» **Supplied data**:
=== Begin Enclosure ===
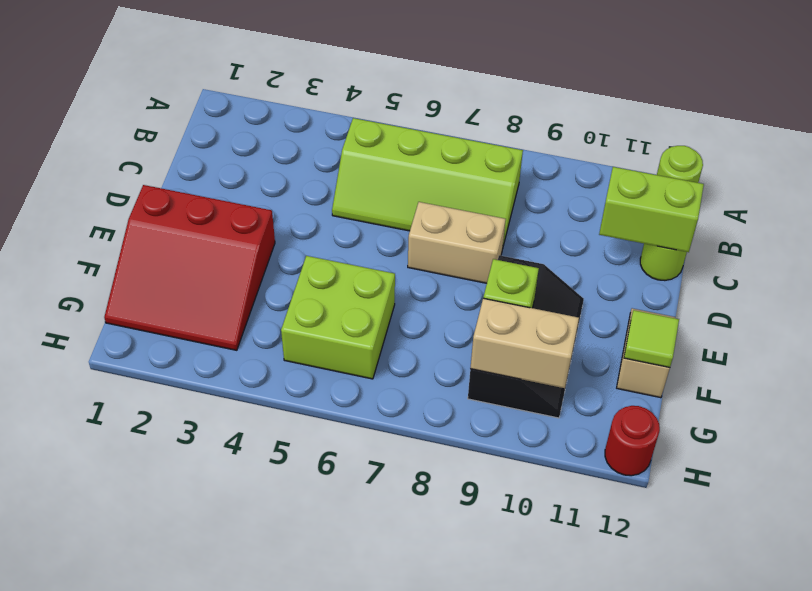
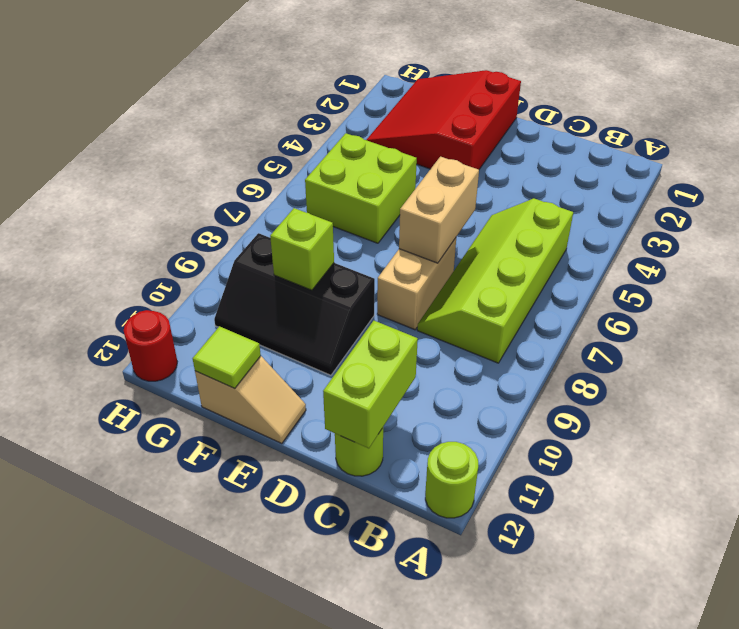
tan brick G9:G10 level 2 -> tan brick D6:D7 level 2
=== End Enclosure ===
=== Begin Enclosure ===
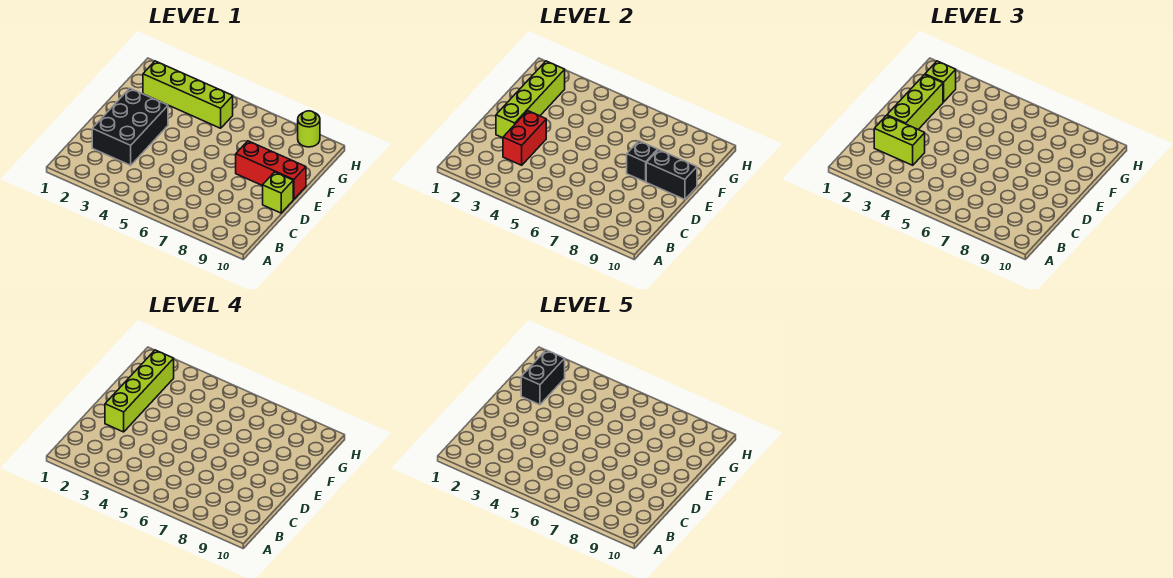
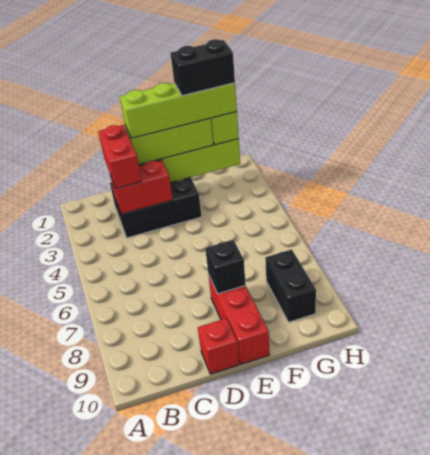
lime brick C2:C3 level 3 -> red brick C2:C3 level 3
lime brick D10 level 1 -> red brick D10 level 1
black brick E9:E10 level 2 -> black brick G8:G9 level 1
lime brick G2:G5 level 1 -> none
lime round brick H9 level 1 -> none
=== End Enclosure ===
=== Begin Enclosure ===
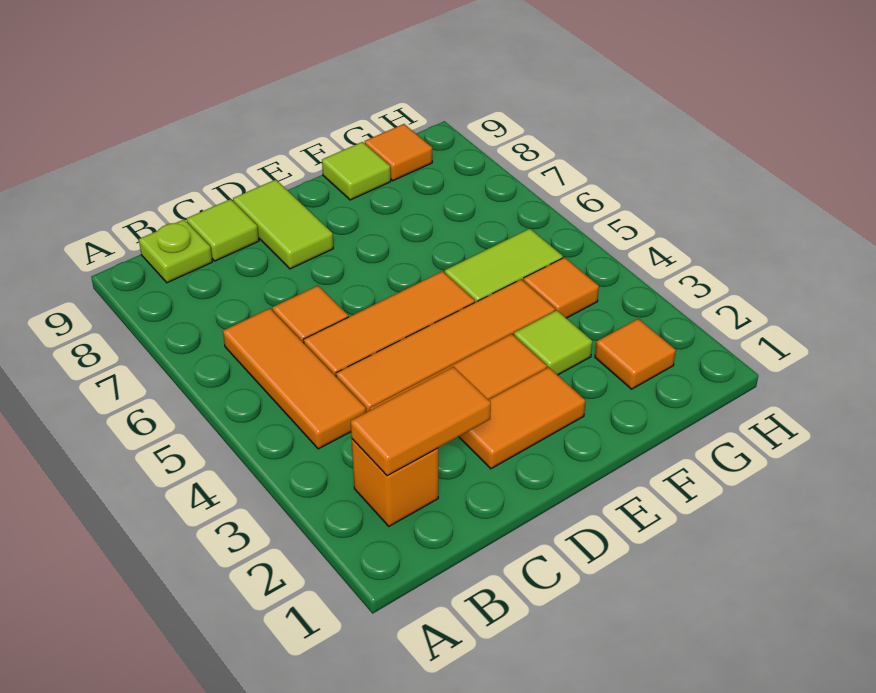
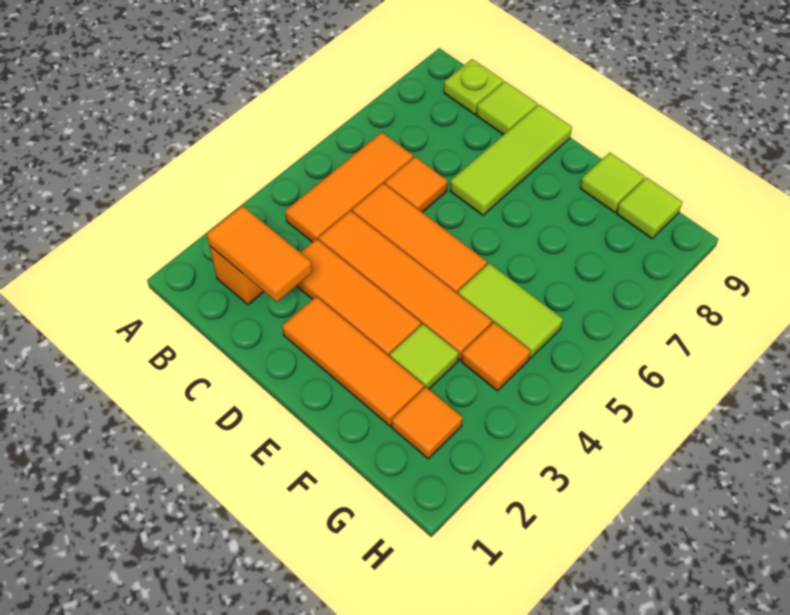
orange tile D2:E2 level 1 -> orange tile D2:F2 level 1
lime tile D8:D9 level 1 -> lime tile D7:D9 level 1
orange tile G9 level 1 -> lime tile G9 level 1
=== End Enclosure ===
» **Task directions**:
The response should hold exactly the lines starting at the line with "black brick E9:E10" and ending at the line with "lime round brick H9 level 1 -> none", and no other line of the material above.

» **Solved problem**:
black brick E9:E10 level 2 -> black brick G8:G9 level 1
lime brick G2:G5 level 1 -> none
lime round brick H9 level 1 -> none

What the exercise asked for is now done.